» **INFORMATION GIVEN**

--- START ---

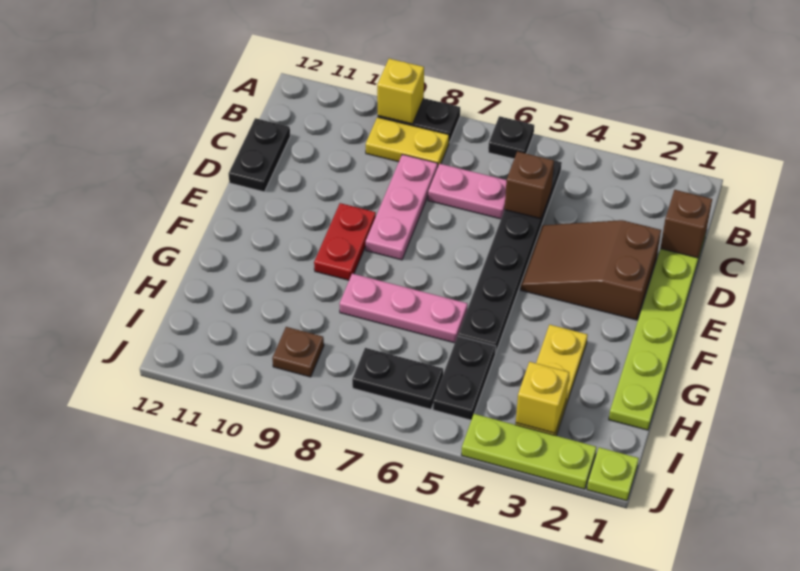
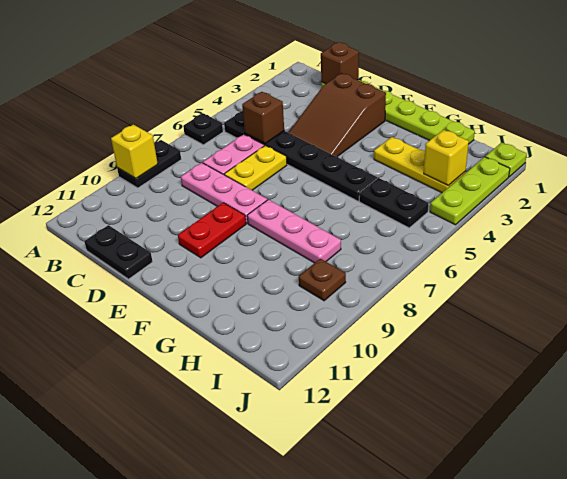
yellow 1x2 plate [366,117,449,166] -> yellow 1x2 plate moved to [224,145,287,190]
red 1x2 plate [314,203,376,280] -> red 1x2 plate turned to [178,203,246,258]
pink 1x3 plate [339,274,468,343] -> pink 1x3 plate turned to [247,200,341,263]
black 1x2 plate [352,348,443,409] -> none

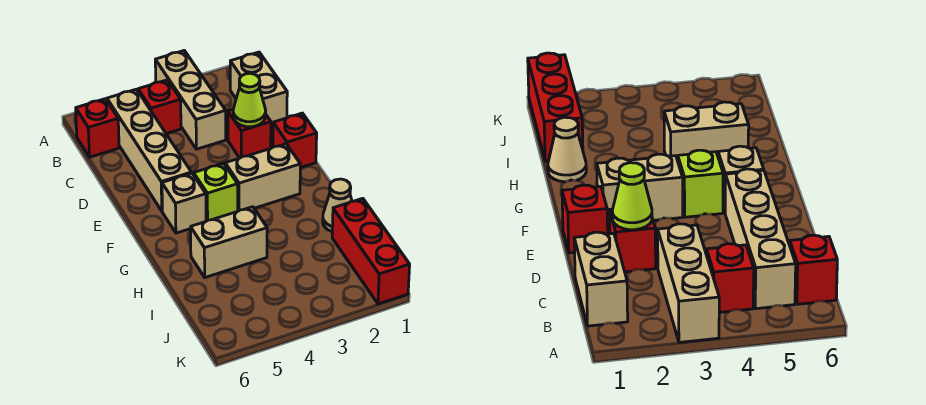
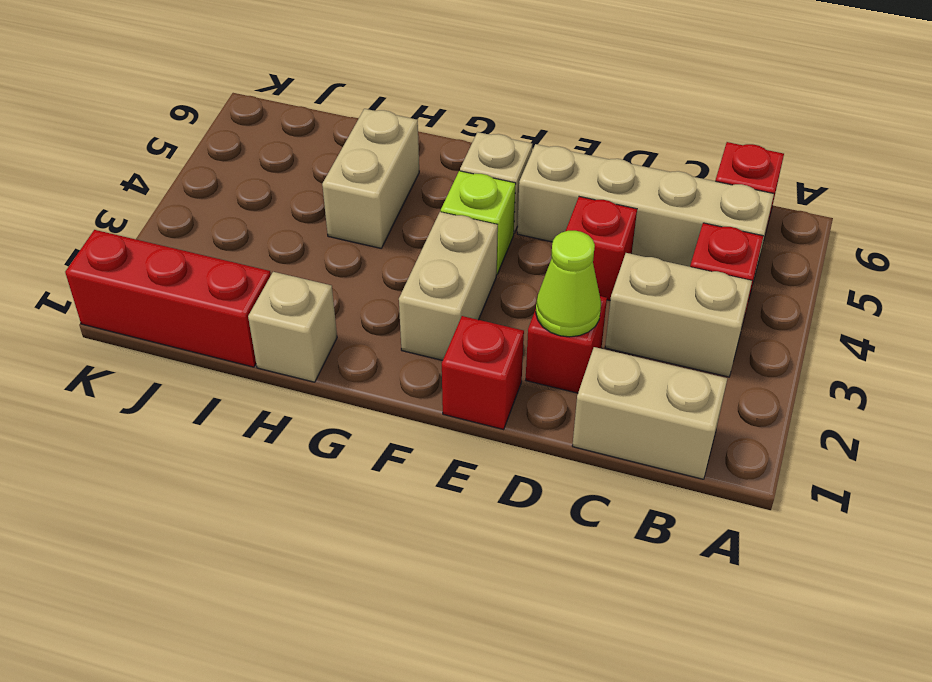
tan 1x3 brick [155,51,226,149] -> tan 1x2 brick [605,253,752,377]
none -> red 1x1 brick [566,197,637,300]
tan 1x1 cone [323,179,352,232] -> tan 1x1 brick [248,272,337,382]

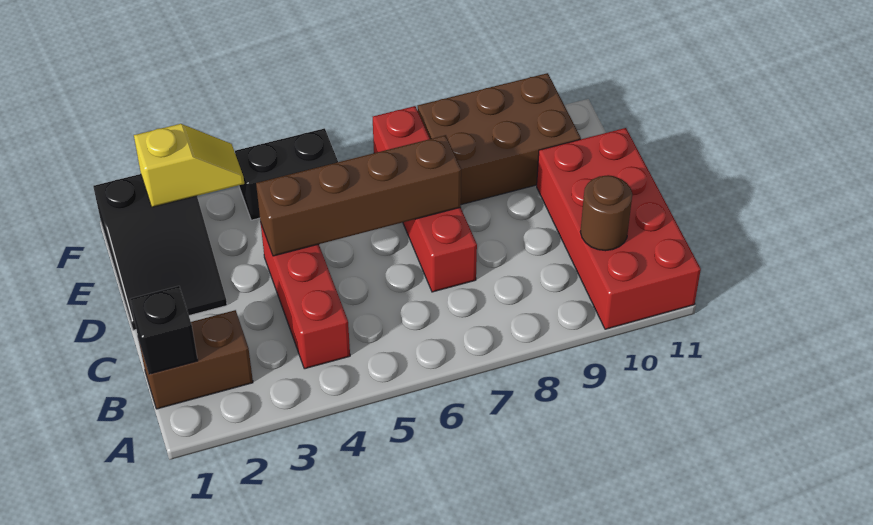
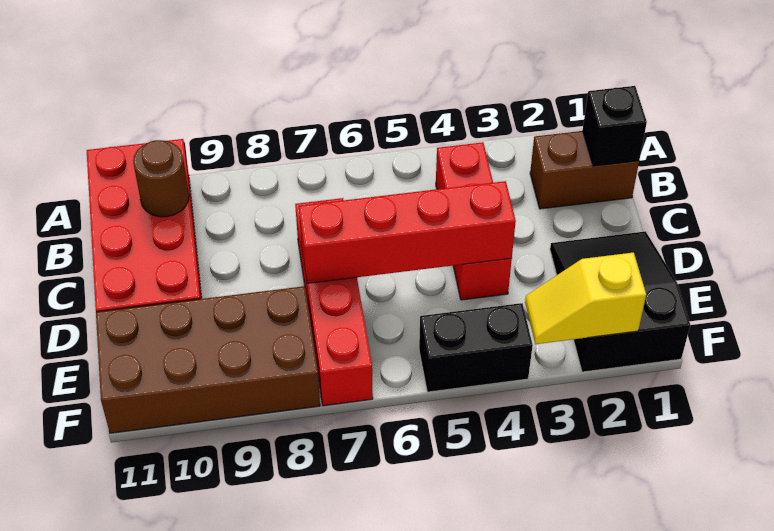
brown 1x4 brick [256,135,461,256] -> red 1x4 brick [299,181,516,283]
brown 2x3 brick [418,73,581,205] -> brown 2x4 brick [96,286,320,433]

--- END ---

» **INSTRUCTION**
Nothing but the lines from the one containing "tan 1x1 cone" through the final line of the records, both included and copied exactly, should appear in the answer; pictures stay out.

» **OUTPUT OF THE EXERCISE**
tan 1x1 cone [323,179,352,232] -> tan 1x1 brick [248,272,337,382]

brown 1x4 brick [256,135,461,256] -> red 1x4 brick [299,181,516,283]
brown 2x3 brick [418,73,581,205] -> brown 2x4 brick [96,286,320,433]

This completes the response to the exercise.